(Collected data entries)
:::

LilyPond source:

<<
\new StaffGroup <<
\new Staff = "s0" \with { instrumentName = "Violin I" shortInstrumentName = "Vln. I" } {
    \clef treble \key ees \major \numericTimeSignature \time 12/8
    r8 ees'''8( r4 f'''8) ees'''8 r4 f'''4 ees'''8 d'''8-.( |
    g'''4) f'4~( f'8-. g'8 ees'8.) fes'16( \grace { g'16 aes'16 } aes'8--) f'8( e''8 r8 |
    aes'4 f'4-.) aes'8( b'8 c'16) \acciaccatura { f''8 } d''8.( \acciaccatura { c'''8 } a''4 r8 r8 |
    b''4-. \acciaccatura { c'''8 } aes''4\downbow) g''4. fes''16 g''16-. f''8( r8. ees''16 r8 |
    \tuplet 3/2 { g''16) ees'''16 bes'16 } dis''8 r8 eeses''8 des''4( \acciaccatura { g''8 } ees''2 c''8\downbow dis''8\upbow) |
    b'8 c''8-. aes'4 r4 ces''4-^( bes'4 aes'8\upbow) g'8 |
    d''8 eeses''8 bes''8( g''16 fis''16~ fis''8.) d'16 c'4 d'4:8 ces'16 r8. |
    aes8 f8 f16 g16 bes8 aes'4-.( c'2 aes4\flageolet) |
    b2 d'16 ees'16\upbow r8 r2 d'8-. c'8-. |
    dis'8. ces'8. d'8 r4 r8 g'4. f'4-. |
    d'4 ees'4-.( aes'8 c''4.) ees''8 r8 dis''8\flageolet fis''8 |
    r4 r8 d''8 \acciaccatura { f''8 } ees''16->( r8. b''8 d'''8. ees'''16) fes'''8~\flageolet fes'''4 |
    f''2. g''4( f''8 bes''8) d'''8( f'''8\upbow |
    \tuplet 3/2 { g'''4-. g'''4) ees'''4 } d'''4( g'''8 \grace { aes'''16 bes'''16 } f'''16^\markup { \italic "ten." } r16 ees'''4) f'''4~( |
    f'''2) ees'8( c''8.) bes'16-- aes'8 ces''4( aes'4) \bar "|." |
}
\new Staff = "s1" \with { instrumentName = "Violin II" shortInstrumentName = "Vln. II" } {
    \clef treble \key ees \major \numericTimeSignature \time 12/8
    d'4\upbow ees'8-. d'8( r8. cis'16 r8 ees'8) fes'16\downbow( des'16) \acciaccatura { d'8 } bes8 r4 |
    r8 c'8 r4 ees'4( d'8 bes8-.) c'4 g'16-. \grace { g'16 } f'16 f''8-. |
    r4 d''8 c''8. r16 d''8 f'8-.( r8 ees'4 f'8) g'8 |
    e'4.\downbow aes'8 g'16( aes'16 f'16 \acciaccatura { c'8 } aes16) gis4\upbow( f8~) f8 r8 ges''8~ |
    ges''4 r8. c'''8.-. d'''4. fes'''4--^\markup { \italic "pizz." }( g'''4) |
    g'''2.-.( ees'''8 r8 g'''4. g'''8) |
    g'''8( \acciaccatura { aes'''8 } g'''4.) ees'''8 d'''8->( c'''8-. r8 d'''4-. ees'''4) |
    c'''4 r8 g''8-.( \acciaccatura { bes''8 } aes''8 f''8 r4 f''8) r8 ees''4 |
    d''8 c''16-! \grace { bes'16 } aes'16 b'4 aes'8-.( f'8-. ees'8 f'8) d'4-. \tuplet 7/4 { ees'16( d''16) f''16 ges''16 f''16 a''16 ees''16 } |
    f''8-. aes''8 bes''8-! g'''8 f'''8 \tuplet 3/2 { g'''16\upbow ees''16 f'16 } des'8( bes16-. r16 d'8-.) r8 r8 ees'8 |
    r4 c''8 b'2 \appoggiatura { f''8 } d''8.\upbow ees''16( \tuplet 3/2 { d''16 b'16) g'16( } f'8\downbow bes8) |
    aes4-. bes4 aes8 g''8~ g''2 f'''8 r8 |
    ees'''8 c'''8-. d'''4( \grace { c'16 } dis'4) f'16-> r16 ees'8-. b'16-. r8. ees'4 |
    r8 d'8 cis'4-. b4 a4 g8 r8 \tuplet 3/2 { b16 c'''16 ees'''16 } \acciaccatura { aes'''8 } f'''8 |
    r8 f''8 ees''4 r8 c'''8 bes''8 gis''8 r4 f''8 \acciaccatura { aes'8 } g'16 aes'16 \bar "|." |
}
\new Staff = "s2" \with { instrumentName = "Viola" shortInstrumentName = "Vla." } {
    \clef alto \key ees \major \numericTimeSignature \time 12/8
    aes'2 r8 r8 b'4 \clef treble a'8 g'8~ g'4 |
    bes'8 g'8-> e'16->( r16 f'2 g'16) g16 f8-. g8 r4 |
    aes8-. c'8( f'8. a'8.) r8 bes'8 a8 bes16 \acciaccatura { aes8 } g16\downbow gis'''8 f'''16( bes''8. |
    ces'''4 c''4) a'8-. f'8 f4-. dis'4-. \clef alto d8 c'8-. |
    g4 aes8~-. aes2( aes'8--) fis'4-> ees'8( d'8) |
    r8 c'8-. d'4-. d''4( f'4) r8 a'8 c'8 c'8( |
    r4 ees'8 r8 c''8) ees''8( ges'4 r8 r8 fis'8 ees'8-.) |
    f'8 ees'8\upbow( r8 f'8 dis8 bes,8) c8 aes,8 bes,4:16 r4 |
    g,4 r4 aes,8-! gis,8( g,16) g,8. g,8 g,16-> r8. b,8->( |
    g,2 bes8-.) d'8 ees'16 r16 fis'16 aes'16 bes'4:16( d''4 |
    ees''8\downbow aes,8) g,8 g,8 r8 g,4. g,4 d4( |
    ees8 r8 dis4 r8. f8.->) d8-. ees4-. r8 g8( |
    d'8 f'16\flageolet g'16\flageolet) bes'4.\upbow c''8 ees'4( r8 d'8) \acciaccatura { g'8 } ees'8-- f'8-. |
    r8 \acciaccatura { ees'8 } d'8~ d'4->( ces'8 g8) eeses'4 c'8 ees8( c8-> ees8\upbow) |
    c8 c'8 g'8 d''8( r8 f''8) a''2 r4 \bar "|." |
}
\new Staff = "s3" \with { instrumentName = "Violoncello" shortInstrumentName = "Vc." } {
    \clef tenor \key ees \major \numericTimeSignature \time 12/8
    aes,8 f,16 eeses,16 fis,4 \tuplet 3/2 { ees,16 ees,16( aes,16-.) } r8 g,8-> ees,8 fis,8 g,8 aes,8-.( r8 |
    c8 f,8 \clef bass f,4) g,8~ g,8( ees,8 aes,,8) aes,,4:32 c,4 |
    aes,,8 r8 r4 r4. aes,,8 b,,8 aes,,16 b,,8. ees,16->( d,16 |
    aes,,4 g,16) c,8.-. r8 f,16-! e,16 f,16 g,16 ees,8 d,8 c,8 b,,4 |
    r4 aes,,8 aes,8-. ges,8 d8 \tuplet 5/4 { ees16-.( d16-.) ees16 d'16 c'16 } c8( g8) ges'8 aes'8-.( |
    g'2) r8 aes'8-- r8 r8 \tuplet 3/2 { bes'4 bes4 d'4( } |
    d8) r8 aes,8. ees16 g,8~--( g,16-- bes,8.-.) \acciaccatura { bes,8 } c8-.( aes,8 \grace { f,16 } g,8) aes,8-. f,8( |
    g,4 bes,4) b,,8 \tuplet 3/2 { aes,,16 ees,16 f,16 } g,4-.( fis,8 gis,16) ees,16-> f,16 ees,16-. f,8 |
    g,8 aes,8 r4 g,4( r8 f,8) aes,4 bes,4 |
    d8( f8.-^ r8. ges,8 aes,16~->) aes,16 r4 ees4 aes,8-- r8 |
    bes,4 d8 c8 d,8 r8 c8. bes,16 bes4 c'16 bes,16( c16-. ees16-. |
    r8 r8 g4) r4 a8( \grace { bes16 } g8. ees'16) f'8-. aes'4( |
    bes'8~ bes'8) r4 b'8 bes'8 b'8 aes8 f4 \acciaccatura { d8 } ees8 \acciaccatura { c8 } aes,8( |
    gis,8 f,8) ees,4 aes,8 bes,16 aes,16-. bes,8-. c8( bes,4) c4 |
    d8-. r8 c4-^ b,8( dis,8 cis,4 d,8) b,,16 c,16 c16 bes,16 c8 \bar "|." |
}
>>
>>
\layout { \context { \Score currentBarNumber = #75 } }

:::

The request -> How many lines in the items above contain the string "Violin"? Reply with the number alone.

Complete response -> 2